[Stored rows]

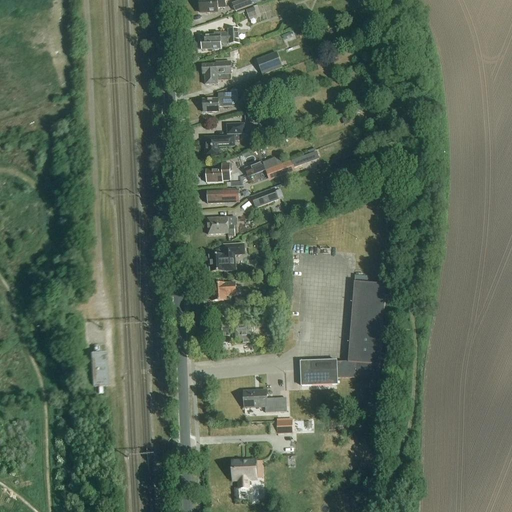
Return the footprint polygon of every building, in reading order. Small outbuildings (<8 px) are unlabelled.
[(217,9),(225,9),(224,0),(210,0),(199,1),(200,14),(218,14),(217,9)] [(250,0),(244,0),(232,5),(235,13),(253,6),(250,0)] [(257,17),(254,9),(247,11),(249,19),(257,17)] [(228,31),(228,35),(216,35),(216,37),(202,38),(202,45),(201,45),(201,50),(203,50),(203,52),(222,51),(221,45),(229,44),(229,46),(240,45),(239,30),(228,31)] [(268,61),(259,65),(263,77),(283,69),(277,54),(267,57),(268,61)] [(218,86),(218,82),(231,81),(231,76),(232,76),(232,63),(217,64),(217,66),(203,67),(203,69),(202,69),(202,73),(204,74),(204,76),(205,75),(206,86),(218,86)] [(285,76),(269,82),(274,95),(290,90),(285,76)] [(219,100),(203,101),(204,114),(220,113),(220,109),(233,108),(232,95),(219,96),(219,100)] [(256,109),(245,110),(245,124),(257,124),(256,109)] [(217,139),(204,140),(205,151),(204,151),(204,154),(205,156),(205,158),(219,157),(218,149),(234,147),(233,142),(238,142),(238,135),(244,135),(243,125),(226,126),(226,138),(217,139)] [(317,150),(303,156),(306,164),(320,158),(317,150)] [(291,161),(266,171),(269,179),(272,178),(294,170),(291,161)] [(263,173),(260,165),(242,172),(245,180),(263,173)] [(221,172),(205,173),(206,186),(221,185),(221,183),(229,183),(229,175),(230,173),(230,168),(229,166),(221,167),(221,172)] [(274,189),(251,198),(256,210),(279,201),(283,199),(280,191),(276,193),(274,189)] [(239,204),(239,192),(207,193),(207,199),(206,199),(206,203),(207,203),(208,205),(223,205),(223,204),(239,204)] [(206,220),(207,237),(227,236),(228,238),(235,238),(235,227),(228,228),(227,219),(206,220)] [(226,258),(209,258),(209,266),(207,267),(208,272),(209,272),(209,275),(234,274),(234,264),(232,264),(231,258),(244,258),(243,248),(225,248),(226,258)] [(380,285),(370,284),(355,283),(348,363),(337,363),(336,364),(300,365),(300,389),(337,388),(337,380),(356,379),(379,381),(380,366),(386,285),(380,285)] [(225,302),(224,298),(235,297),(234,285),(210,286),(211,303),(225,302)] [(250,298),(235,298),(236,307),(250,306),(250,298)] [(260,309),(242,310),(243,318),(257,317),(257,319),(261,318),(260,309)] [(231,344),(251,343),(250,322),(237,322),(237,325),(213,326),(214,341),(231,340),(231,344)] [(107,356),(93,356),(94,388),(109,387),(107,356)] [(267,392),(244,393),(245,410),(265,409),(266,414),(281,413),(281,399),(267,400),(267,392)] [(278,436),(293,435),(293,421),(277,422),(278,436)] [(249,491),(248,485),(248,481),(256,480),(255,463),(234,464),(234,481),(239,480),(239,491),(249,491)]
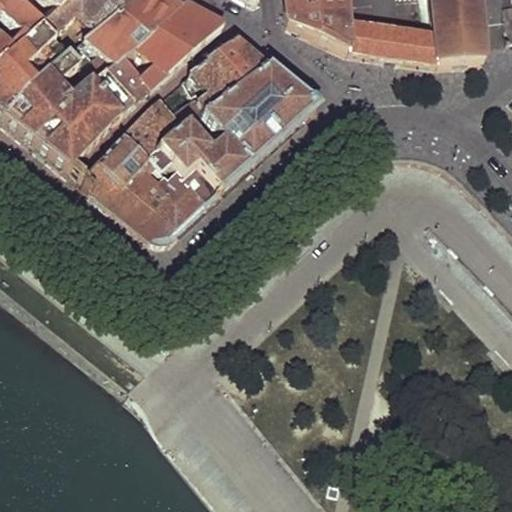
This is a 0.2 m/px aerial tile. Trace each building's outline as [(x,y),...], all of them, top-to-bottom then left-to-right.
[(1,0),(0,0),(0,73),(37,37),(39,34),(7,6),(1,0)] [(1,0),(7,6),(11,0),(30,0),(53,20),(73,0),(1,0)] [(79,52),(140,0),(73,0),(53,20),(39,34),(37,37),(47,48),(75,20),(84,28),(52,54),(63,65),(74,56),(79,52)] [(132,61),(179,13),(163,4),(155,0),(140,0),(79,52),(93,65),(86,71),(82,67),(85,65),(74,56),(63,65),(74,76),(92,90),(102,86),(120,70),(132,61)] [(234,0),(250,10),(256,7),(255,0),(234,0)] [(281,0),(284,33),(346,60),(389,67),(433,73),(488,69),(487,51),(481,0),(281,0)] [(511,8),(503,10),(508,47),(511,46),(511,8)] [(102,86),(128,114),(144,101),(182,69),(220,34),(211,29),(192,17),(181,11),(179,13),(132,61),(154,77),(137,92),(120,70),(102,86)] [(37,37),(0,73),(0,129),(2,131),(18,106),(28,97),(17,86),(29,73),(41,85),(63,65),(52,54),(47,48),(37,37)] [(156,110),(119,145),(145,170),(186,136),(200,126),(266,79),(249,65),(233,50),(181,89),(190,101),(203,94),(208,100),(196,109),(194,106),(168,123),(156,110)] [(18,106),(2,131),(64,182),(65,181),(106,134),(128,114),(102,86),(92,90),(67,113),(53,98),(74,76),(63,65),(41,85),(28,97),(18,106)] [(186,136),(145,170),(149,174),(156,182),(166,173),(172,180),(175,181),(180,186),(191,175),(218,203),(261,164),(305,124),(308,124),(314,118),(310,112),(308,112),(287,96),(266,79),(200,126),(219,149),(208,160),(186,136)] [(77,190),(77,191),(79,194),(78,195),(84,201),(86,199),(105,215),(145,170),(119,145),(77,190)] [(145,170),(105,215),(122,229),(137,242),(137,244),(144,249),(146,248),(149,250),(152,248),(158,253),(163,252),(166,249),(169,251),(176,243),(176,241),(196,223),(218,203),(191,175),(180,186),(175,181),(172,180),(162,190),(158,186),(153,191),(143,181),(149,174),(145,170)] [(70,186),(77,191),(77,190),(70,185),(65,181),(64,182),(70,186)]
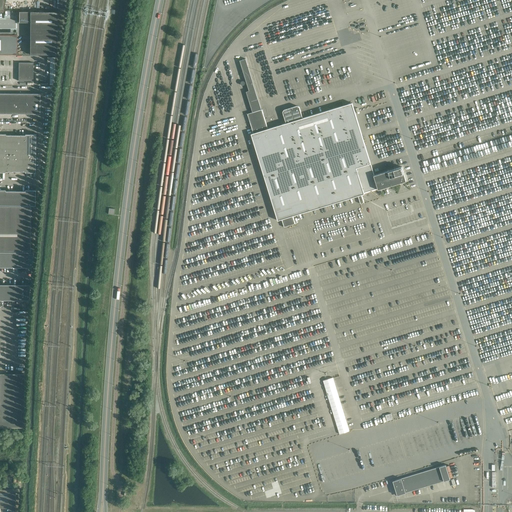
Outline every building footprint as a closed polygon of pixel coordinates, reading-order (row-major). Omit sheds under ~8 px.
[(57,55),(57,12),(19,12),(19,13),(20,13),(19,22),(19,23),(25,23),(25,22),(29,22),(29,23),(30,23),(30,25),(30,30),(30,37),(30,42),(30,47),(30,52),(30,55),(57,55)] [(17,35),(0,34),(0,54),(17,55),(17,35)] [(33,81),(33,63),(19,62),(18,81),(33,81)] [(374,175),(371,164),(352,103),(303,118),(300,108),(299,107),(299,106),(298,106),(297,106),(296,106),(285,110),(284,110),(283,110),(283,111),(283,112),(283,113),(286,123),(268,129),(262,109),(247,114),(253,133),(251,134),(278,221),(282,219),(284,227),(295,224),(293,216),(358,196),(360,204),(364,202),(362,195),(364,194),(364,193),(372,190),(378,189),(378,190),(400,183),(401,183),(401,184),(402,184),(402,183),(402,182),(406,181),(402,167),(374,175)] [(25,153),(26,134),(25,134),(25,135),(16,135),(16,153),(25,153)] [(35,153),(36,134),(26,134),(25,153),(35,153)] [(16,153),(16,135),(6,135),(6,153),(16,153)] [(15,171),(16,153),(6,153),(5,171),(15,171)] [(25,172),(25,153),(16,153),(15,171),(25,171),(25,172)] [(35,173),(35,153),(25,153),(25,172),(35,173)] [(20,205),(20,191),(5,191),(5,190),(5,205),(20,205)] [(35,206),(35,190),(25,190),(25,191),(20,191),(20,205),(35,206)] [(0,250),(30,251),(31,206),(0,206),(0,250)] [(29,300),(30,285),(13,285),(13,300),(29,300)] [(0,427),(24,427),(24,374),(0,373),(0,427)] [(324,380),(339,434),(349,431),(334,377),(324,380)] [(395,480),(395,481),(393,481),(397,495),(399,495),(450,479),(446,465),(395,480)] [(280,487),(269,491),(271,497),(281,494),(282,493),(280,487)] [(0,511),(15,511),(15,489),(0,489),(0,511)]
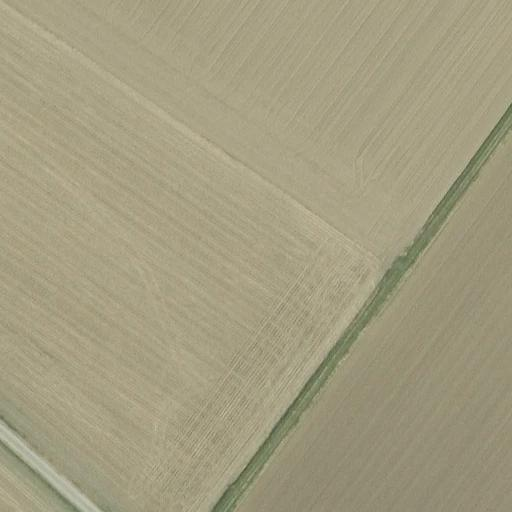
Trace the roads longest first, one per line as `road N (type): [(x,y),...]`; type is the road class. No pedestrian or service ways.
road 1 (track): [(511,118),(222,511)]
road 2 (unclassified): [(90,511),(0,431)]
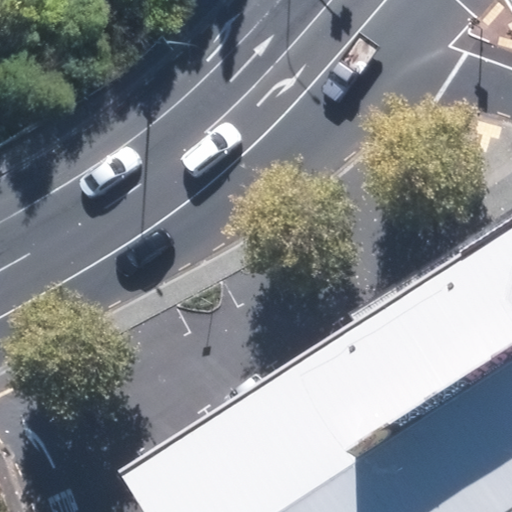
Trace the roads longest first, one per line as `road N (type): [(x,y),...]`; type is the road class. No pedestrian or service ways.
road 1 (secondary): [(0,269),(174,164),(240,107)]
road 2 (primary): [(511,102),(448,83),(341,87),(240,107)]
road 3 (secondary): [(240,107),(346,0)]
road 4 (residential): [(52,511),(0,375)]
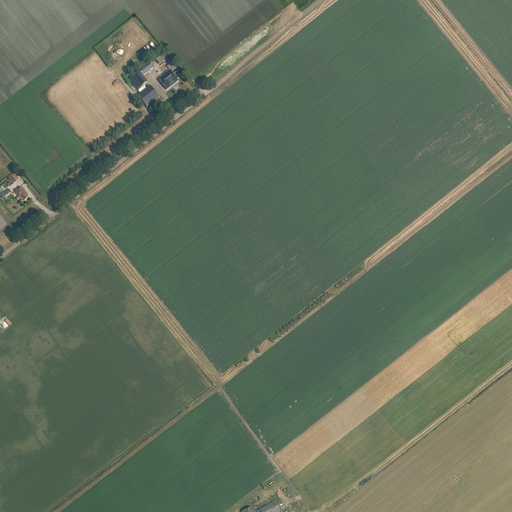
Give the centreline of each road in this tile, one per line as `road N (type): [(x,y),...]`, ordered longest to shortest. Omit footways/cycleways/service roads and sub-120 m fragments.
road 1 (unclassified): [(0,257),(186,109)]
road 2 (track): [(186,109),(320,0)]
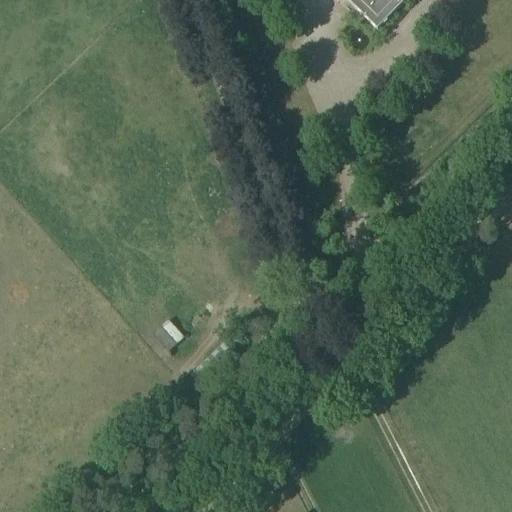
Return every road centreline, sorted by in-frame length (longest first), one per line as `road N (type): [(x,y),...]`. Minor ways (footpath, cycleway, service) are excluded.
road 1 (track): [(184,0),(303,300),(338,367)]
road 2 (track): [(338,367),(511,187)]
road 3 (track): [(202,511),(338,367)]
road 4 (track): [(347,359),(426,511)]
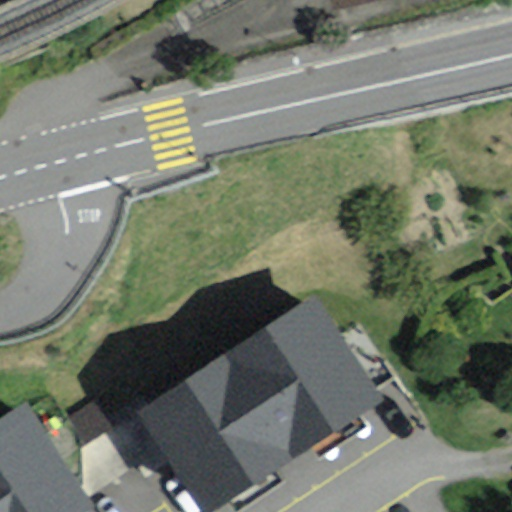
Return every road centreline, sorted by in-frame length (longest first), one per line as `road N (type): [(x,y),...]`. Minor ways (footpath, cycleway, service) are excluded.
road 1 (secondary): [(61,162),(511,55)]
road 2 (residential): [(61,162),(61,267),(35,301),(0,317)]
road 3 (residential): [(337,511),(427,463),(511,457)]
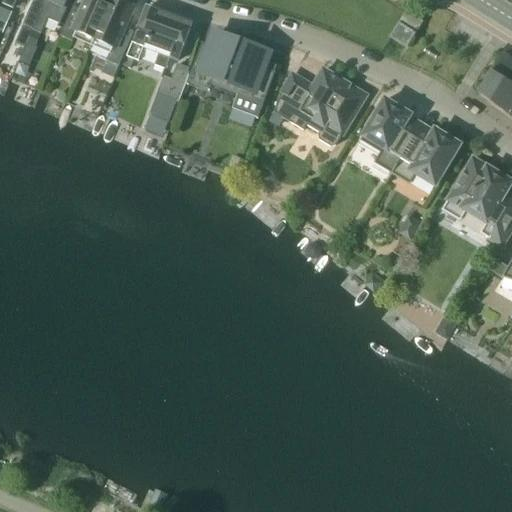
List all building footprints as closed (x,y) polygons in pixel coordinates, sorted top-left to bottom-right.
[(5,0),(3,5),(13,9),(16,0),(5,0)] [(34,0),(28,16),(21,30),(31,34),(46,0),(34,0)] [(46,0),(31,34),(27,43),(36,47),(48,20),(60,25),(67,10),(64,8),(67,0),(46,0)] [(95,41),(112,1),(110,0),(86,0),(73,32),(64,28),(60,37),(73,43),(77,33),(95,41)] [(122,39),(135,10),(112,1),(95,41),(115,50),(114,54),(111,53),(107,62),(120,67),(130,43),(122,39)] [(0,7),(0,31),(2,33),(11,12),(0,7)] [(178,62),(192,26),(157,13),(158,12),(147,8),(128,57),(126,56),(122,65),(131,68),(134,60),(139,62),(144,48),(160,55),(156,66),(165,70),(170,58),(178,62)] [(422,24),(407,14),(401,23),(416,32),(422,24)] [(406,48),(414,36),(399,27),(391,39),(406,48)] [(261,103),(261,104),(262,104),(264,104),(275,73),(274,72),(274,73),(262,69),(268,54),(215,34),(211,47),(204,45),(204,44),(202,43),(187,86),(188,86),(190,83),(208,90),(210,91),(212,85),(238,94),(238,95),(261,103)] [(511,49),(510,48),(503,58),(511,63),(511,49)] [(511,63),(503,58),(478,96),(479,97),(480,97),(511,122),(511,63)] [(180,103),(190,76),(176,71),(173,81),(165,78),(159,95),(180,103)] [(336,147),(366,98),(324,72),(313,89),(293,76),(281,97),(274,114),(304,132),(310,122),(322,130),(318,136),(319,142),(331,149),(336,147)] [(164,100),(161,108),(172,112),(175,105),(164,100)] [(385,186),(421,126),(420,126),(418,129),(407,122),(410,117),(385,102),(360,142),(380,155),(376,162),(377,167),(391,175),(385,186)] [(435,188),(460,147),(434,131),(431,137),(420,130),(422,127),(421,126),(385,186),(386,186),(392,176),(406,185),(411,183),(415,176),(435,188)] [(511,230),(511,197),(506,194),(511,184),(473,161),(444,209),(445,214),(456,221),(462,220),(466,213),(486,225),(480,235),(496,245),(505,243),(511,230)] [(408,217),(399,233),(410,240),(420,224),(408,217)] [(489,270),(502,278),(508,268),(495,260),(489,270)] [(511,262),(502,280),(503,280),(511,282),(511,262)] [(445,317),(435,333),(446,340),(456,323),(445,317)]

[Task to complete] Pull out each line of the listing above that contains the word "residential".

[Full answer]
road 4 (residential): [(52,511),(0,375)]
road 2 (residential): [(61,162),(61,267),(35,301),(0,317)]
road 3 (residential): [(337,511),(427,463),(511,457)]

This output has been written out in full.